EXERCISE:
In your copy, leave out all pictures and reproduce every entry exactly.
□ □ □ □
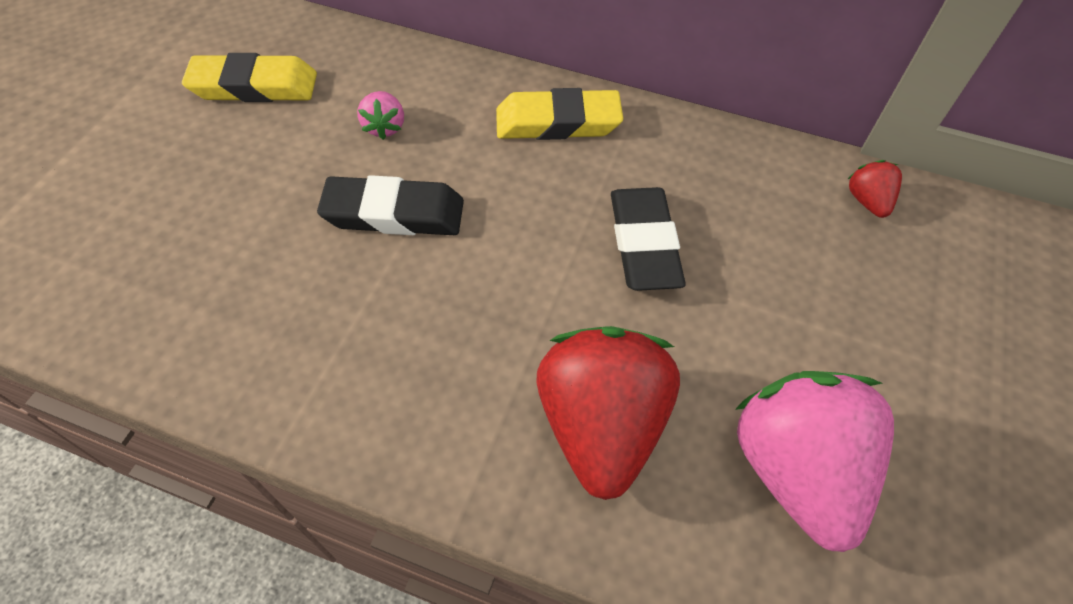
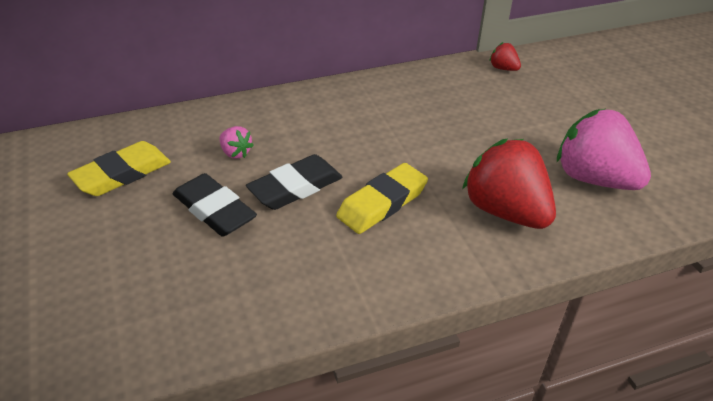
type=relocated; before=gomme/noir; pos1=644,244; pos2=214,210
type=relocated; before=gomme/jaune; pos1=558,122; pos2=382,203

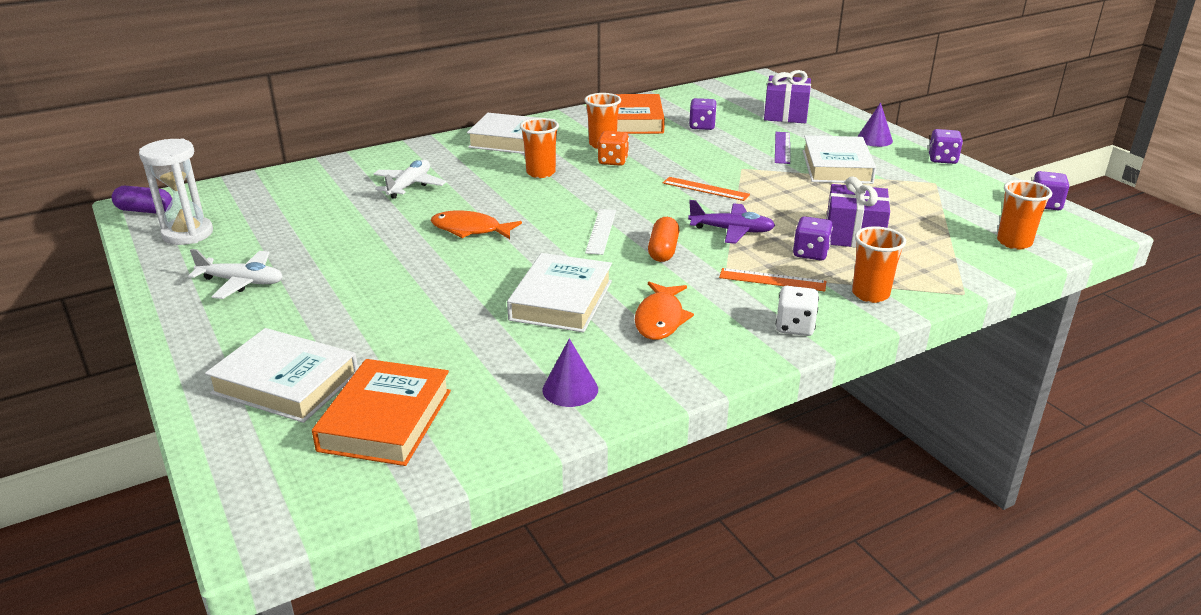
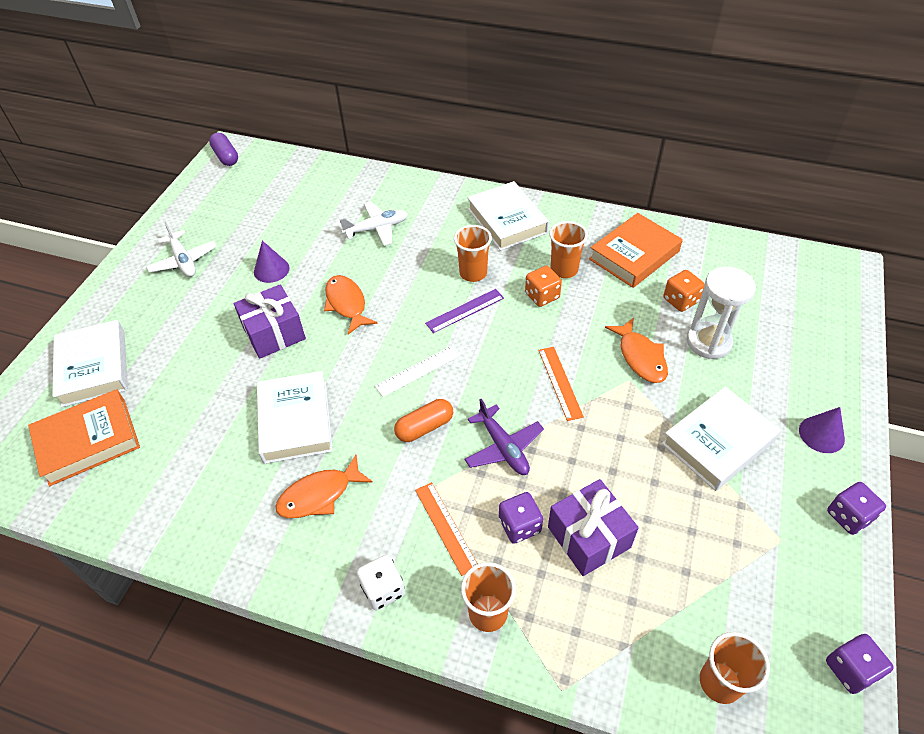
type=relocated; before=cadeau/violet; pos1=785,114; pos2=274,333
type=relocated; before=cône/violet; pos1=570,389; pos2=271,270
type=spun; before=livre/blanc; pos1=561,300; pos2=296,421; turn=-75
type=relocated; before=règle/violet; pos1=782,147; pos2=465,311
type=appeared; after=poisson/orange; pos2=640,357
type=colour; before=dé/violet; after=dé/orange; pos1=702,126; pos2=680,300
type=relocated; before=sablier/blanc; pos1=188,234; pos2=708,342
□ □ □ □
YOUR RESPONSE:
type=relocated; before=gomme/noir; pos1=644,244; pos2=214,210
type=relocated; before=gomme/jaune; pos1=558,122; pos2=382,203

type=relocated; before=cadeau/violet; pos1=785,114; pos2=274,333
type=relocated; before=cône/violet; pos1=570,389; pos2=271,270
type=spun; before=livre/blanc; pos1=561,300; pos2=296,421; turn=-75
type=relocated; before=règle/violet; pos1=782,147; pos2=465,311
type=appeared; after=poisson/orange; pos2=640,357
type=colour; before=dé/violet; after=dé/orange; pos1=702,126; pos2=680,300
type=relocated; before=sablier/blanc; pos1=188,234; pos2=708,342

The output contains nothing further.